[Records from a dataset]
---*---

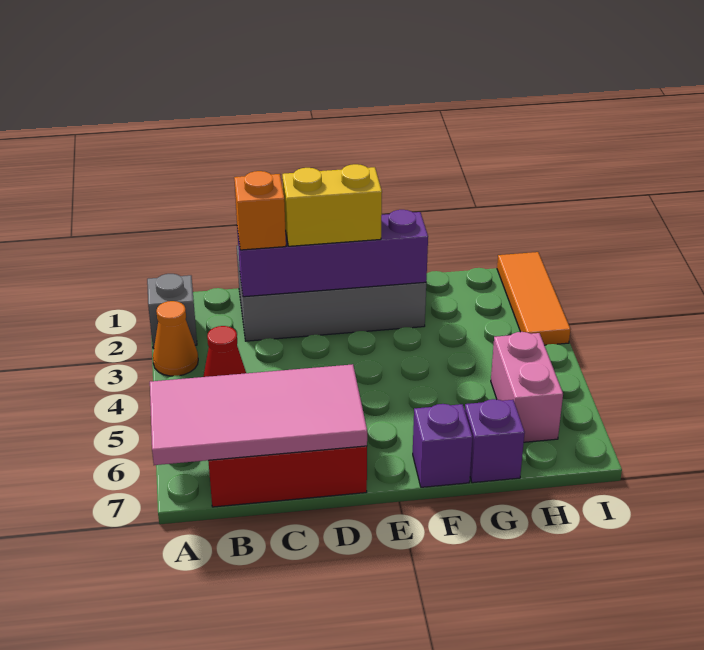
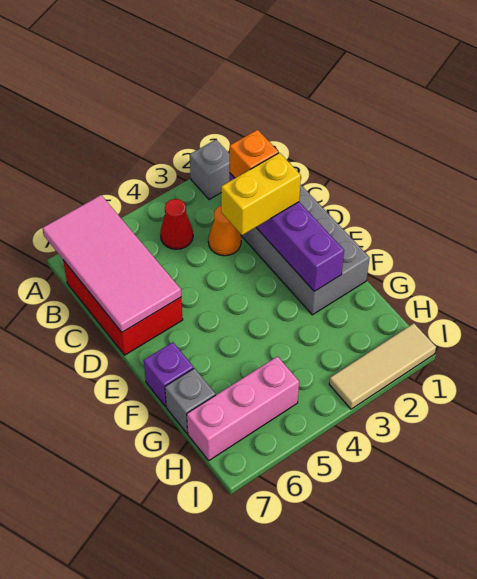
orange 1x1 cone [153,301,198,376] -> orange 1x1 cone moved to [208,206,241,256]
yellow 1x2 brick [282,164,382,246] -> yellow 1x2 brick turned to [221,153,301,235]
purple 1x1 brick [465,399,525,483] -> grey 1x1 brick [165,368,215,433]
pink 1x2 brick [491,332,563,442] -> pink 1x3 brick [187,356,299,460]
orange 1x3 tile [497,252,571,345] -> tan 1x3 tile [329,323,436,409]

---*---

Set down, unchanged, the line that contains "pink 1x2 brick" together with every later line in the records, through the last one.

### Answer for this exercise
pink 1x2 brick [491,332,563,442] -> pink 1x3 brick [187,356,299,460]
orange 1x3 tile [497,252,571,345] -> tan 1x3 tile [329,323,436,409]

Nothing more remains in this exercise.